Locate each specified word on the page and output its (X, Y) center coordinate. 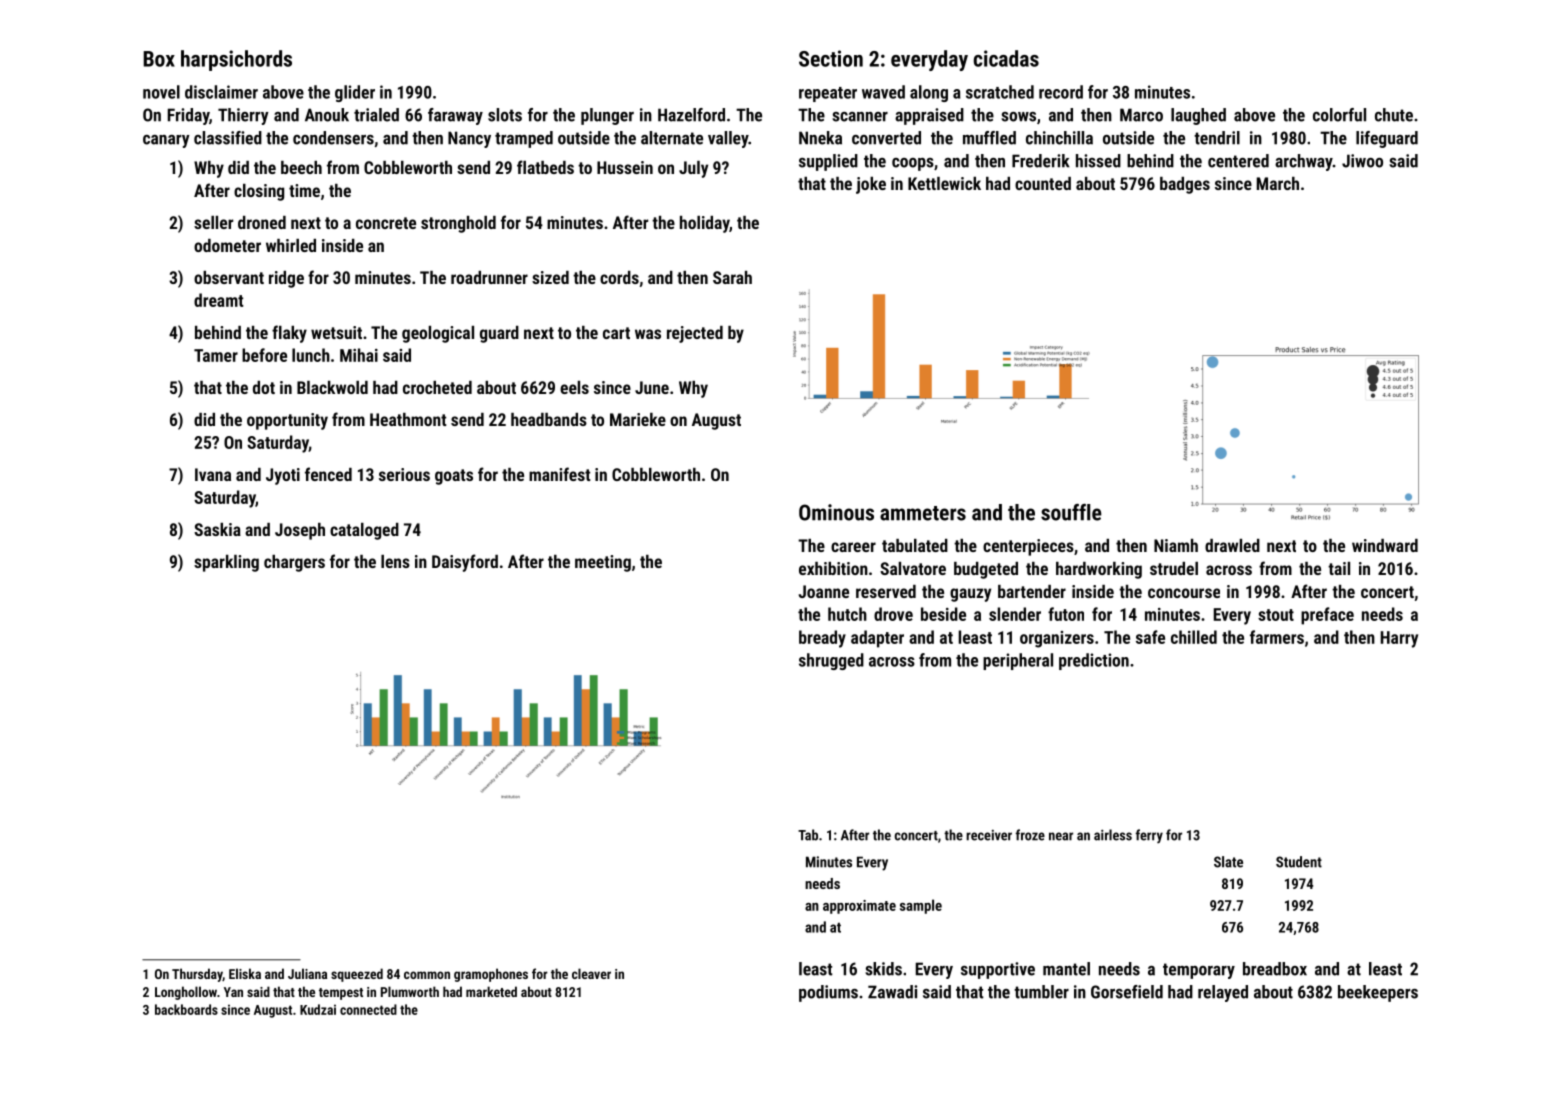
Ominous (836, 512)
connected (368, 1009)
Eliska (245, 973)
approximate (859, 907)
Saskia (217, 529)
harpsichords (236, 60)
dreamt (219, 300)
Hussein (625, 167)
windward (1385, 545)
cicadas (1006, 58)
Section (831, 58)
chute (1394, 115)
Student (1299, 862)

---

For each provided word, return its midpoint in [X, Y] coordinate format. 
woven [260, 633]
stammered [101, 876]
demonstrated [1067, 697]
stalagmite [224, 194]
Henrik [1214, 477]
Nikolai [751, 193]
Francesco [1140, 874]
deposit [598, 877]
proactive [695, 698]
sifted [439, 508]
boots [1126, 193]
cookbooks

==

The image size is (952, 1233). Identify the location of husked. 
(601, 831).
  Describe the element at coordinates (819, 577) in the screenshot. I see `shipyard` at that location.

§ Task requirements
Render the records between the lines holding "Eliska (245, 973)" and "Student (1299, 862)", inclusive, as a JSON list of strings with one string per line and blank lines omitted.

§ Answer in full
[
  "Eliska (245, 973)",
  "approximate (859, 907)",
  "Saskia (217, 529)",
  "harpsichords (236, 60)",
  "dreamt (219, 300)",
  "Hussein (625, 167)",
  "windward (1385, 545)",
  "cicadas (1006, 58)",
  "Section (831, 58)",
  "chute (1394, 115)",
  "Student (1299, 862)"
]